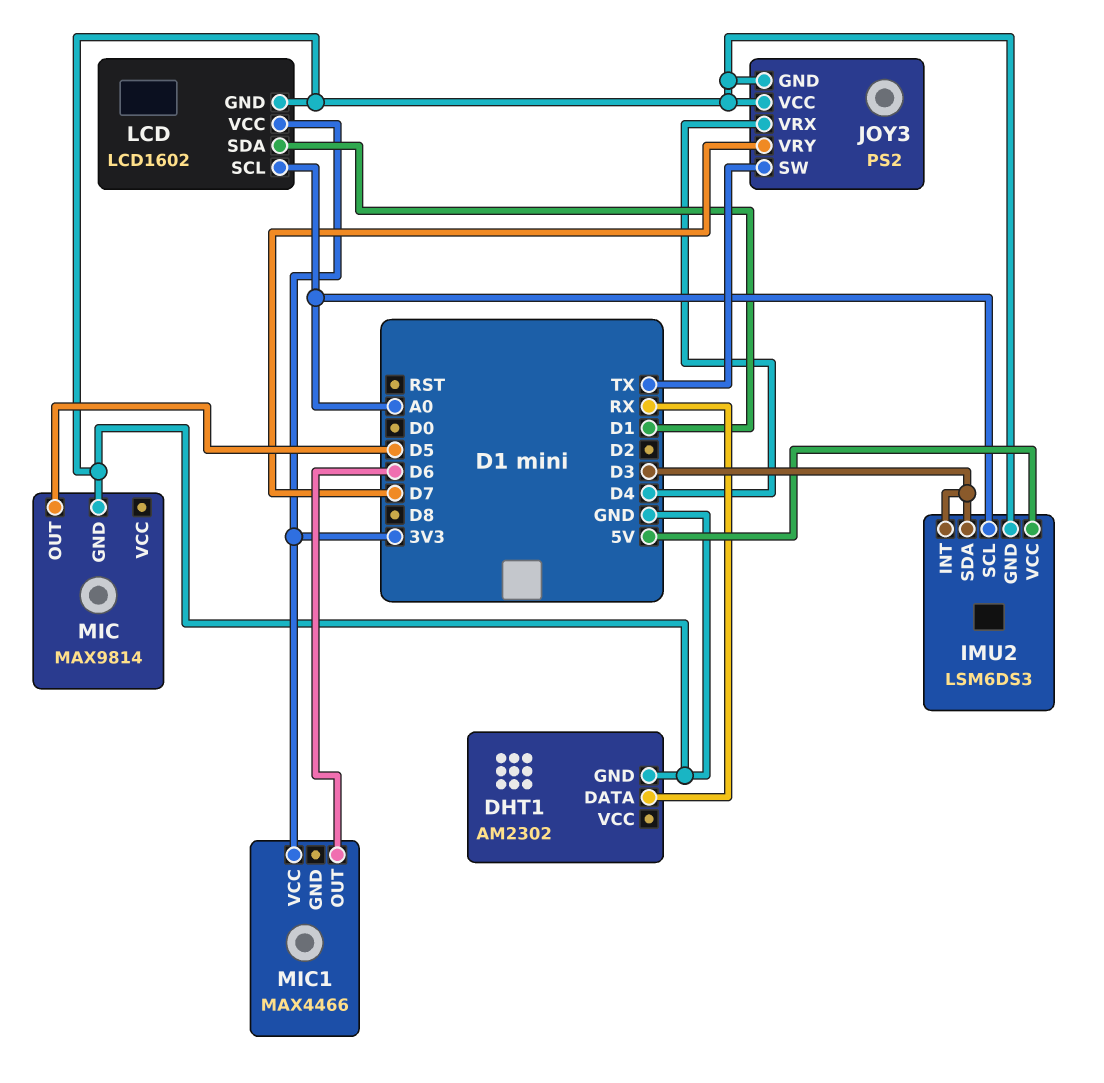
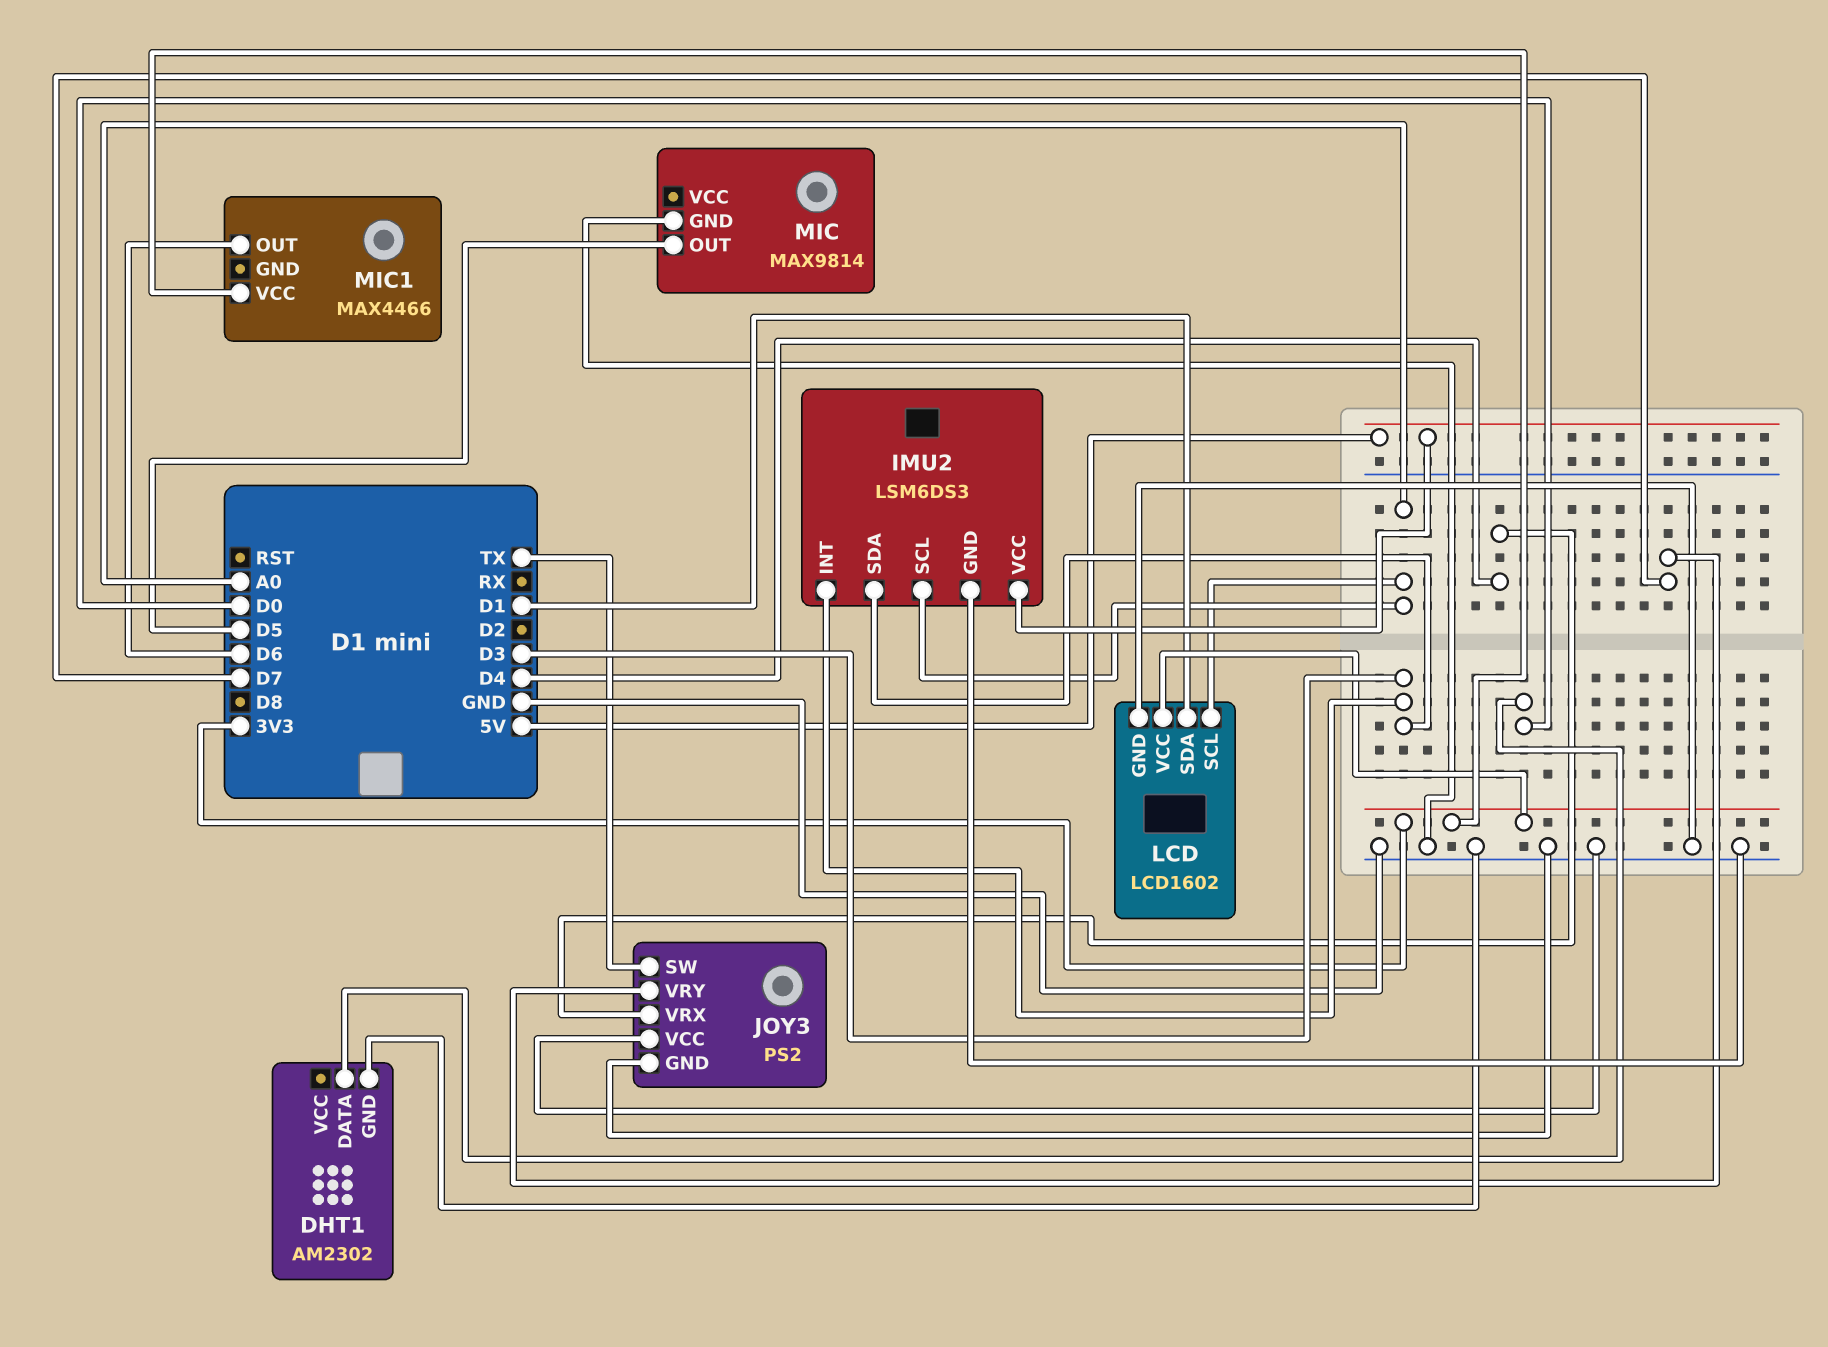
DHT1 pin DATA: RX -> D0

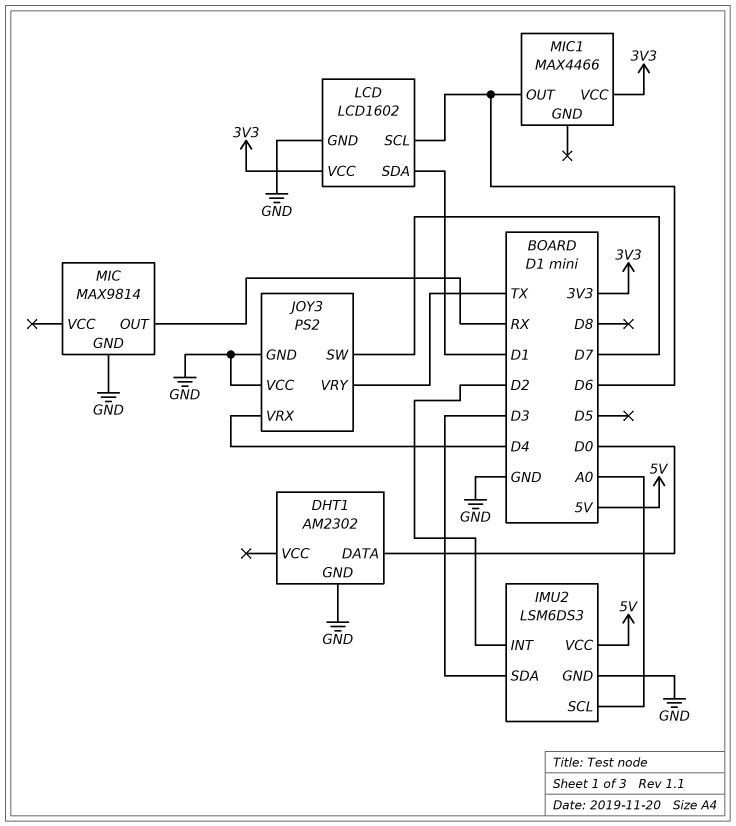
IMU2 pin INT: D3 -> D2
JOY3 pin SW: TX -> D7
JOY3 pin VRY: D7 -> TX
LCD pin SCL: A0 -> D6
MIC pin OUT: D5 -> RX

══════════════════════════════

## WORK TO COMPLETE:
Return verbatim each line from the one that mentions "IMU2 pin INT: D3 -> D2" to the end of the entries, inclusive.

## EXERCISE OUTPUT:
IMU2 pin INT: D3 -> D2
JOY3 pin SW: TX -> D7
JOY3 pin VRY: D7 -> TX
LCD pin SCL: A0 -> D6
MIC pin OUT: D5 -> RX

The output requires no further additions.